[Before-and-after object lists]
===

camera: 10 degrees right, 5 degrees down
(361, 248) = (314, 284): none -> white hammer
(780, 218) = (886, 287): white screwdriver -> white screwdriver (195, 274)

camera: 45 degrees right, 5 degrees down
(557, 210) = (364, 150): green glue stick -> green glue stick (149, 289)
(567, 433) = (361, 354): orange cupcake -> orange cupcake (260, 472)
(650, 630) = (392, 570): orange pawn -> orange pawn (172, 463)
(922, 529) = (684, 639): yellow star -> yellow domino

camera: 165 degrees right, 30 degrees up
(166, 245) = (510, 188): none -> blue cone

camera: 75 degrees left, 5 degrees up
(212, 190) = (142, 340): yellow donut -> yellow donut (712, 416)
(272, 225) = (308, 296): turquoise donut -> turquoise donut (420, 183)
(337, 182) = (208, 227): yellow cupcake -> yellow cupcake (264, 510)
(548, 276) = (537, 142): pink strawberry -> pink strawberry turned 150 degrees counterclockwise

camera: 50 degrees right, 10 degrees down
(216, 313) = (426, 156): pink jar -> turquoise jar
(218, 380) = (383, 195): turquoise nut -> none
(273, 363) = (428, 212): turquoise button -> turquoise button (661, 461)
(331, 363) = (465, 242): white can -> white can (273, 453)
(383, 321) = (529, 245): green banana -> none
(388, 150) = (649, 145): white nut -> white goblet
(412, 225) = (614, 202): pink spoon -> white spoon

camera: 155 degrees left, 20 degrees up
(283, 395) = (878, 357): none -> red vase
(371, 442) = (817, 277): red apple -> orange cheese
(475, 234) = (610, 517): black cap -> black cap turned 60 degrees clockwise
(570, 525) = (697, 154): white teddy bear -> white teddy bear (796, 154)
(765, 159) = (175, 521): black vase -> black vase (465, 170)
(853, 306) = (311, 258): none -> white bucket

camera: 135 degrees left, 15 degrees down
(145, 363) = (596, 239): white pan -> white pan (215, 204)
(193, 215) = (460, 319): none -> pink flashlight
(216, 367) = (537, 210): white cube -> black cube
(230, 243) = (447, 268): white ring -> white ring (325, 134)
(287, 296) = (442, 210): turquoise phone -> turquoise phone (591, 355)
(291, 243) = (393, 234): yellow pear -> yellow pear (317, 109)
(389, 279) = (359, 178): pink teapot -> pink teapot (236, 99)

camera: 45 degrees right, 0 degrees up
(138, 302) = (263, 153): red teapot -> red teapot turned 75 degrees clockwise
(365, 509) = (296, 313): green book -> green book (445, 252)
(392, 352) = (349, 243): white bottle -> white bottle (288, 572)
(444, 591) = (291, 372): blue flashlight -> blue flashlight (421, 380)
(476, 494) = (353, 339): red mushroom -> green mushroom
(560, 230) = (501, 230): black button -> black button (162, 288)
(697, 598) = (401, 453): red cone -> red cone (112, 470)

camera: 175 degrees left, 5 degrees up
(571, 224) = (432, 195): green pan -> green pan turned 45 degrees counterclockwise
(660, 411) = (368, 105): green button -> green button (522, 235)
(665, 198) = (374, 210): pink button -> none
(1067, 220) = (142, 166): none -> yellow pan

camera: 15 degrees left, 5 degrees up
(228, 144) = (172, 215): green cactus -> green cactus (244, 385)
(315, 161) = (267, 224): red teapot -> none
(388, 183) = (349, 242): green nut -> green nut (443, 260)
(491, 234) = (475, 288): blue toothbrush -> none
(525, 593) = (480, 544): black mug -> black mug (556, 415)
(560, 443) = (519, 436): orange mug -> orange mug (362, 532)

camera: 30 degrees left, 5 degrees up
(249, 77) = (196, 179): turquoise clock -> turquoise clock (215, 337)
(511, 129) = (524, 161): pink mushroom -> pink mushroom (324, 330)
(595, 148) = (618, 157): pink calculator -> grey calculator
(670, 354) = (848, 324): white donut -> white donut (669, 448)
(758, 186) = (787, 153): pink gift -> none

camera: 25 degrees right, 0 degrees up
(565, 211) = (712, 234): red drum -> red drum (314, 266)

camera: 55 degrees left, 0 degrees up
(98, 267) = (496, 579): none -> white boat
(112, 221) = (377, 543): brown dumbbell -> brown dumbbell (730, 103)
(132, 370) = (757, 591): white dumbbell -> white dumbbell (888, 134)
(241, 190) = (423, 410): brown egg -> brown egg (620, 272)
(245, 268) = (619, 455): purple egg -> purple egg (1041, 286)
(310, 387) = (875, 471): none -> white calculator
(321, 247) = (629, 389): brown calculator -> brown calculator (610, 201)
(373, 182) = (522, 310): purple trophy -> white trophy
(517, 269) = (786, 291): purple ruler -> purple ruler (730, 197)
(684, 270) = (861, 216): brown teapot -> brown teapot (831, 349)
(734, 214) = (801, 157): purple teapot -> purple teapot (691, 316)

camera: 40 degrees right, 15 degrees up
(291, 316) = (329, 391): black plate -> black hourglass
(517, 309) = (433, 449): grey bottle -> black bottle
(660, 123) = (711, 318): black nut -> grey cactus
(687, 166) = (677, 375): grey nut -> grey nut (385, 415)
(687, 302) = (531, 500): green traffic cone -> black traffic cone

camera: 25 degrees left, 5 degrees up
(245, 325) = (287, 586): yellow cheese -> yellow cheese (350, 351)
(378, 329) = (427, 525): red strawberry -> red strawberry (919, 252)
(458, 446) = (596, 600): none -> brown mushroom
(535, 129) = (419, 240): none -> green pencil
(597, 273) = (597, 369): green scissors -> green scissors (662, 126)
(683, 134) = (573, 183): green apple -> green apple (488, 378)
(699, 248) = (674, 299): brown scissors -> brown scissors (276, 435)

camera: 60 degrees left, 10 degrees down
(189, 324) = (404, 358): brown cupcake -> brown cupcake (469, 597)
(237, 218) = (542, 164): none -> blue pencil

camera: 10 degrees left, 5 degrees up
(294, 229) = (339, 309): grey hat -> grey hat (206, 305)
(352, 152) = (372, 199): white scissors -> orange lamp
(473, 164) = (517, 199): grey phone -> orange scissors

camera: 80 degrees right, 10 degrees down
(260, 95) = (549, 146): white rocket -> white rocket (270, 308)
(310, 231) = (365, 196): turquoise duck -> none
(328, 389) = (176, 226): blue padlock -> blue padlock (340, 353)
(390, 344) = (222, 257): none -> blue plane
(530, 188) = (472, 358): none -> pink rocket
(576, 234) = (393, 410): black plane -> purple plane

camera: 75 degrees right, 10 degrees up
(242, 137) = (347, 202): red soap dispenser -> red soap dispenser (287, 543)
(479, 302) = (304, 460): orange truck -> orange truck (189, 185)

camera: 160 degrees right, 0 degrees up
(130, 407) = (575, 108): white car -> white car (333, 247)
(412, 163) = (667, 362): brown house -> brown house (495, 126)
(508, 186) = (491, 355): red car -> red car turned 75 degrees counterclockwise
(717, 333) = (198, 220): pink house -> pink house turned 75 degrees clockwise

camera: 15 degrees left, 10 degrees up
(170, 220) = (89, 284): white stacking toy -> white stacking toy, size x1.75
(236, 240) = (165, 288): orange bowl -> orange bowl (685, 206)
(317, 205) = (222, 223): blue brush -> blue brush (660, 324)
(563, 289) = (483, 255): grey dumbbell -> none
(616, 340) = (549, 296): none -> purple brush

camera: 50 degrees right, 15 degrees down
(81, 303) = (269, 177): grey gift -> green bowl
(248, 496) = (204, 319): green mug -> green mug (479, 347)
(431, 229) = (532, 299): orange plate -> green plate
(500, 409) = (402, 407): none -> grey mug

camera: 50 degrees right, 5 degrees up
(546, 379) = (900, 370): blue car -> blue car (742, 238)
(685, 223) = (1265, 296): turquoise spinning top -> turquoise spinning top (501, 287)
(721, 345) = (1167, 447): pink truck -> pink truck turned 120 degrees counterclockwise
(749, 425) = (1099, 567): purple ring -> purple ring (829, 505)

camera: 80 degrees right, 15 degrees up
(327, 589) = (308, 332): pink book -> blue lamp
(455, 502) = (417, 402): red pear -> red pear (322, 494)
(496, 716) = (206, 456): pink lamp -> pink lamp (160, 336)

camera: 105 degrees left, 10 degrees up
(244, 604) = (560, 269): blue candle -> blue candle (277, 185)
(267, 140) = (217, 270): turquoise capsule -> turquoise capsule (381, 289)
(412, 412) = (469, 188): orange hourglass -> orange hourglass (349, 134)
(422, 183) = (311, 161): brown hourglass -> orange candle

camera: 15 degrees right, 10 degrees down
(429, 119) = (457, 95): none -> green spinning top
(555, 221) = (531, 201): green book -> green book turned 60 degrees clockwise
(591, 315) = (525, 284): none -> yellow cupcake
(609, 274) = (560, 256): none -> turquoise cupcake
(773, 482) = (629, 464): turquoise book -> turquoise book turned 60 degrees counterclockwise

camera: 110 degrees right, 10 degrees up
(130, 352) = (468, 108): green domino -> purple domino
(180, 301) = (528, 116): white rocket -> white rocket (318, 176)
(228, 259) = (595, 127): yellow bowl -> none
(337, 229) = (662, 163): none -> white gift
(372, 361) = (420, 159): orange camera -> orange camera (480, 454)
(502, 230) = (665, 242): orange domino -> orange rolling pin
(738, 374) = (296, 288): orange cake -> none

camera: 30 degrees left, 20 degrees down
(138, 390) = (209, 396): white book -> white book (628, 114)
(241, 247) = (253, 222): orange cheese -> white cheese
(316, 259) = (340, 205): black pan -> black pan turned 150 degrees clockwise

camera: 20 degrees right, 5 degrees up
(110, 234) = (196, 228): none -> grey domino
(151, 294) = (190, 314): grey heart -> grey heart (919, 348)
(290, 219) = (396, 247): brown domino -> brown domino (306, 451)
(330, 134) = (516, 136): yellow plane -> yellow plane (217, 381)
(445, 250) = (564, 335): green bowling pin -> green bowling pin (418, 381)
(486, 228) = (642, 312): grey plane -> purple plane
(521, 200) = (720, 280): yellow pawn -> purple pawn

===

◆ Task: Reproduce exactly the lines above from the line with "(560, 230) = (501, 230): black" to the line with "(571, 224) = (432, 195): green", including both, and add nothing.

◆ Solution for this exercise:
(560, 230) = (501, 230): black button -> black button (162, 288)
(697, 598) = (401, 453): red cone -> red cone (112, 470)

camera: 175 degrees left, 5 degrees up
(571, 224) = (432, 195): green pan -> green pan turned 45 degrees counterclockwise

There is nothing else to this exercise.